## What the task requires
In the data below, find the line with "none -> orange brick G13 level 1" and output it along with every later line, exactly, but not the pictures.

## Data for this task
-------
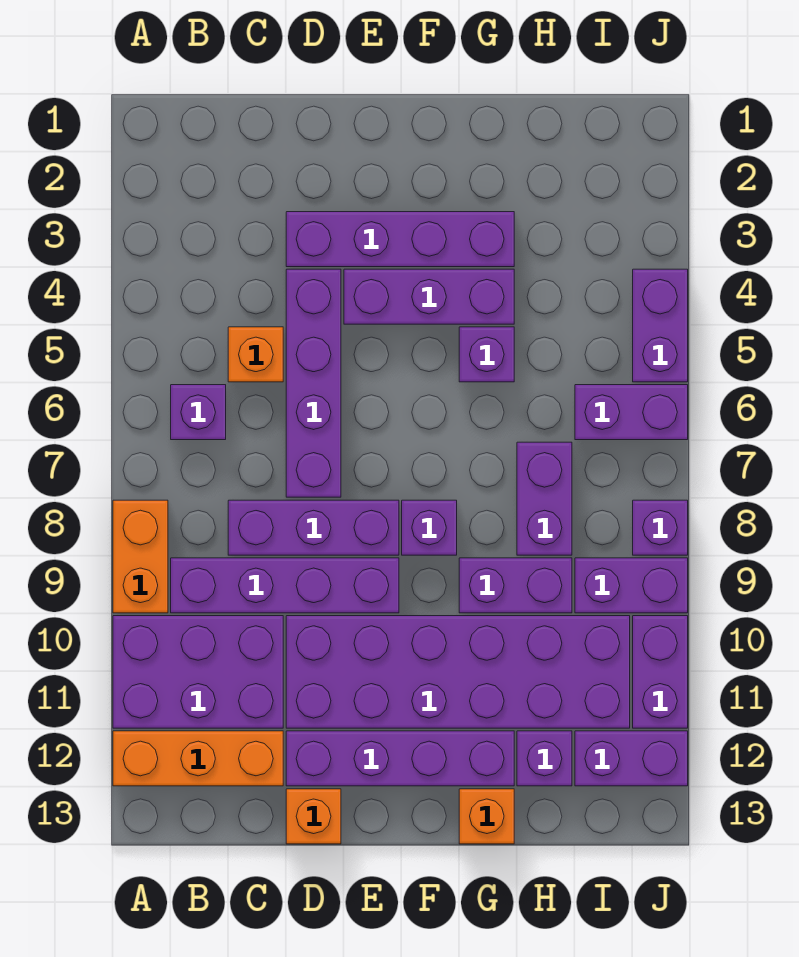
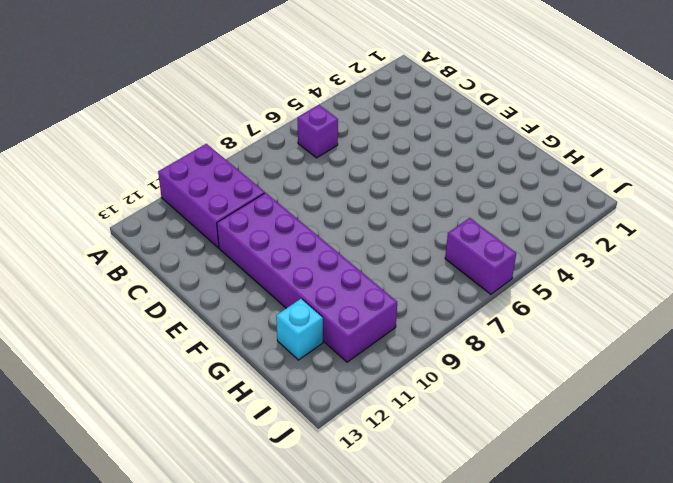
cyan brick H12 level 1 -> purple brick H12 level 1
none -> orange brick A8:A9 level 1
none -> orange brick A12:C12 level 1
none -> purple brick B9:E9 level 1

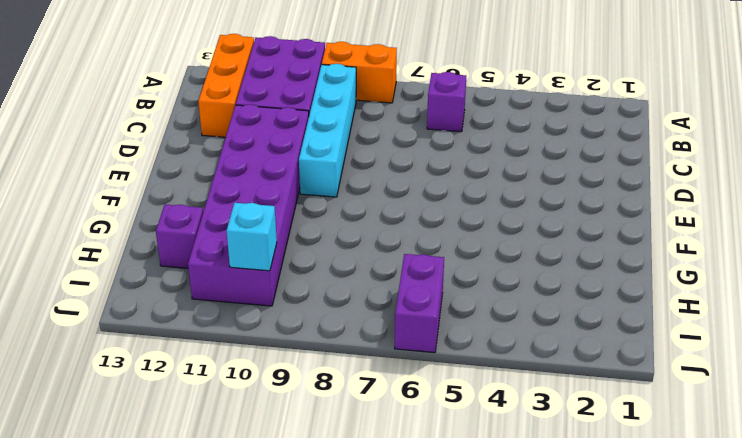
cyan brick B9:E9 level 1 -> purple brick B9:E9 level 1
cyan brick I10 level 2 -> none
none -> orange brick C5 level 1
none -> purple brick C8:E8 level 1
none -> purple brick D3:G3 level 1

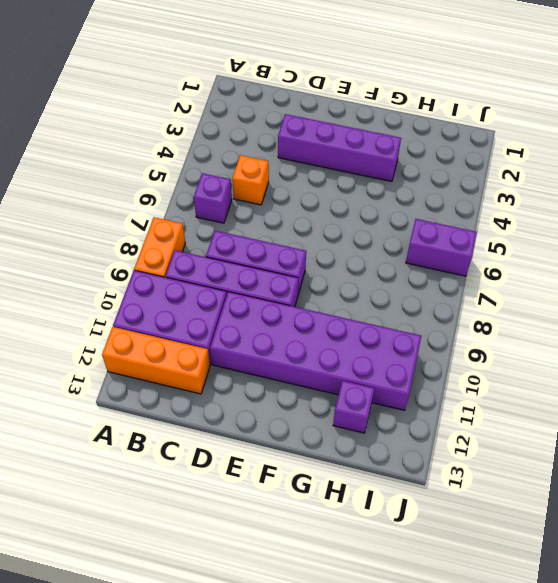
none -> purple brick D4:D7 level 1
none -> purple brick D12:G12 level 1
none -> orange brick D13 level 1

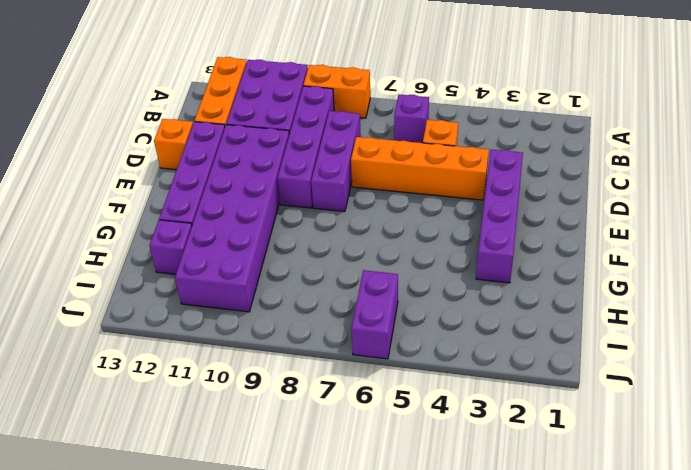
orange brick D4:D7 level 1 -> purple brick D4:D7 level 1
none -> purple brick E4:G4 level 1
none -> purple brick F8 level 1
none -> purple brick G5 level 1

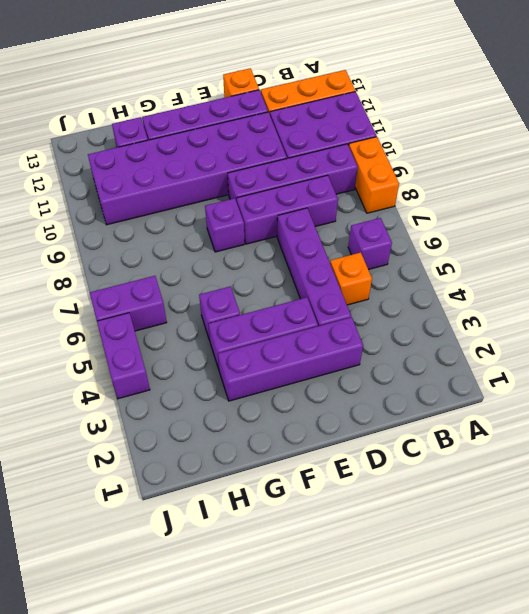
none -> purple brick G9:H9 level 1
none -> orange brick G13 level 1
none -> purple brick H7:H8 level 1

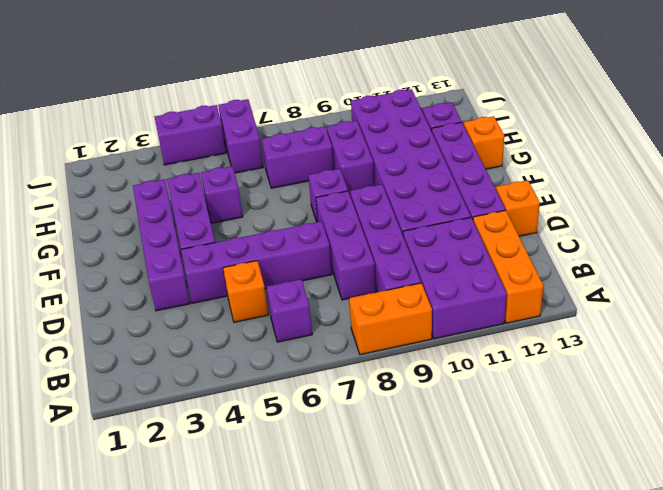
none -> purple brick I9:J9 level 1
none -> purple brick I12:J12 level 1
none -> purple brick J8 level 1

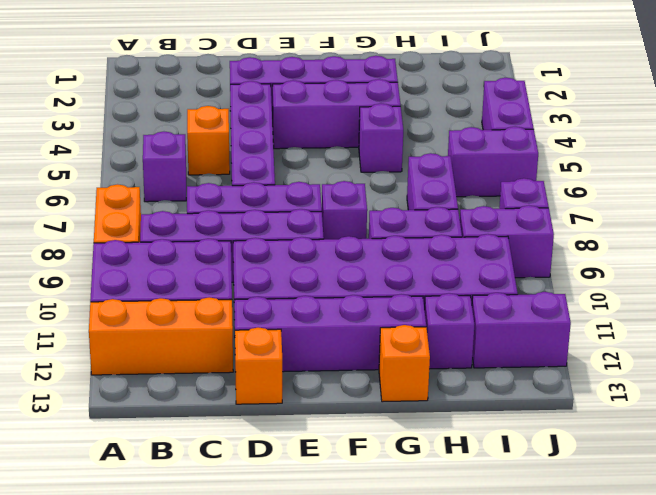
none -> purple brick J10:J11 level 1

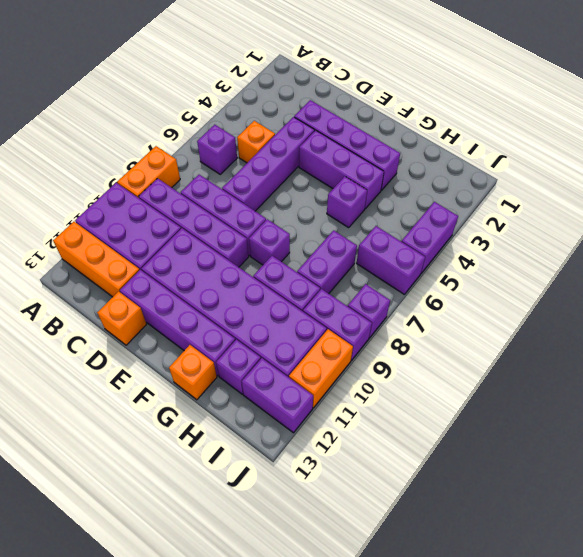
orange brick J10:J11 level 1 -> purple brick J10:J11 level 1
-------
## Answer
none -> orange brick G13 level 1
none -> purple brick H7:H8 level 1

none -> purple brick I9:J9 level 1
none -> purple brick I12:J12 level 1
none -> purple brick J8 level 1

none -> purple brick J10:J11 level 1

orange brick J10:J11 level 1 -> purple brick J10:J11 level 1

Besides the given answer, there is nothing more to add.